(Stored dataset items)
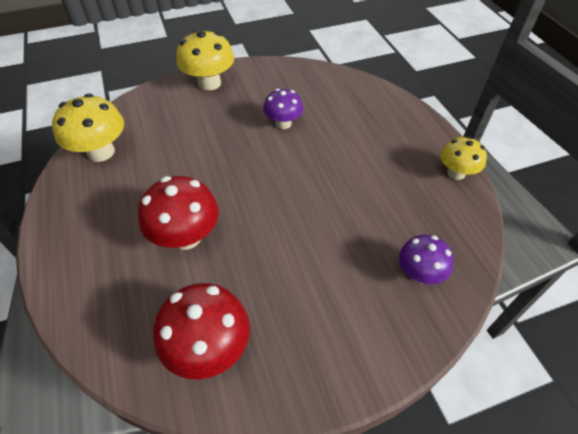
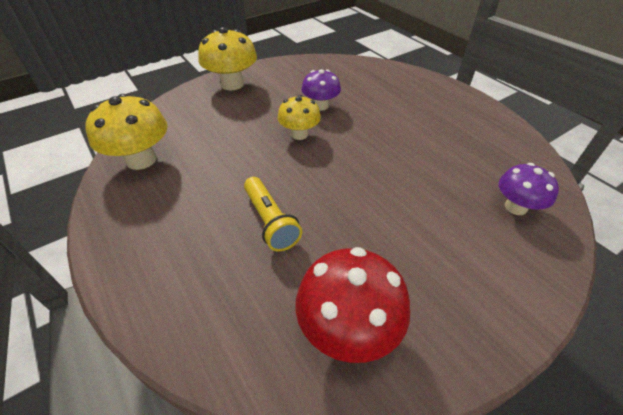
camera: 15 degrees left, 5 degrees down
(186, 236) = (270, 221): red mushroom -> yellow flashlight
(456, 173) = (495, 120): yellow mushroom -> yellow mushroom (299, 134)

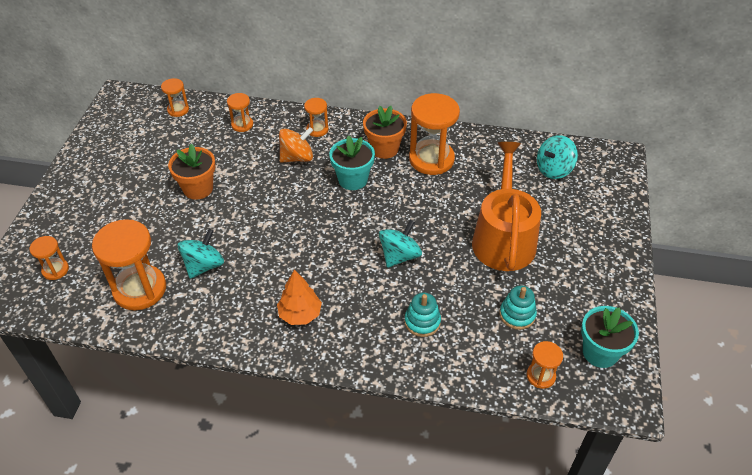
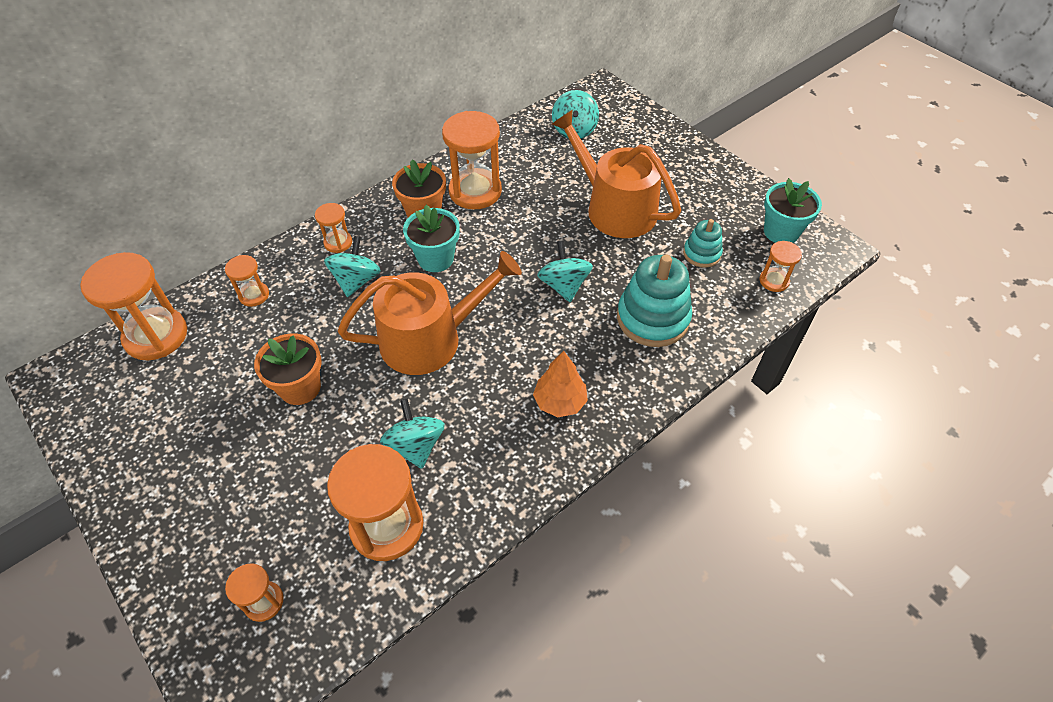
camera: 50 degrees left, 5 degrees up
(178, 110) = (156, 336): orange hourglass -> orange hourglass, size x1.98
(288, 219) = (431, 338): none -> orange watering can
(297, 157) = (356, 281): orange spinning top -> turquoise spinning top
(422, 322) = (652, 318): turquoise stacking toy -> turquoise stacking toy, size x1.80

Work item: Beginning with the line that contains "camera: 50 degrees left, 5 degrees up", repeat every line through the end of the records and nothing more.

Output for this exercise:
camera: 50 degrees left, 5 degrees up
(178, 110) = (156, 336): orange hourglass -> orange hourglass, size x1.98
(288, 219) = (431, 338): none -> orange watering can
(297, 157) = (356, 281): orange spinning top -> turquoise spinning top
(422, 322) = (652, 318): turquoise stacking toy -> turquoise stacking toy, size x1.80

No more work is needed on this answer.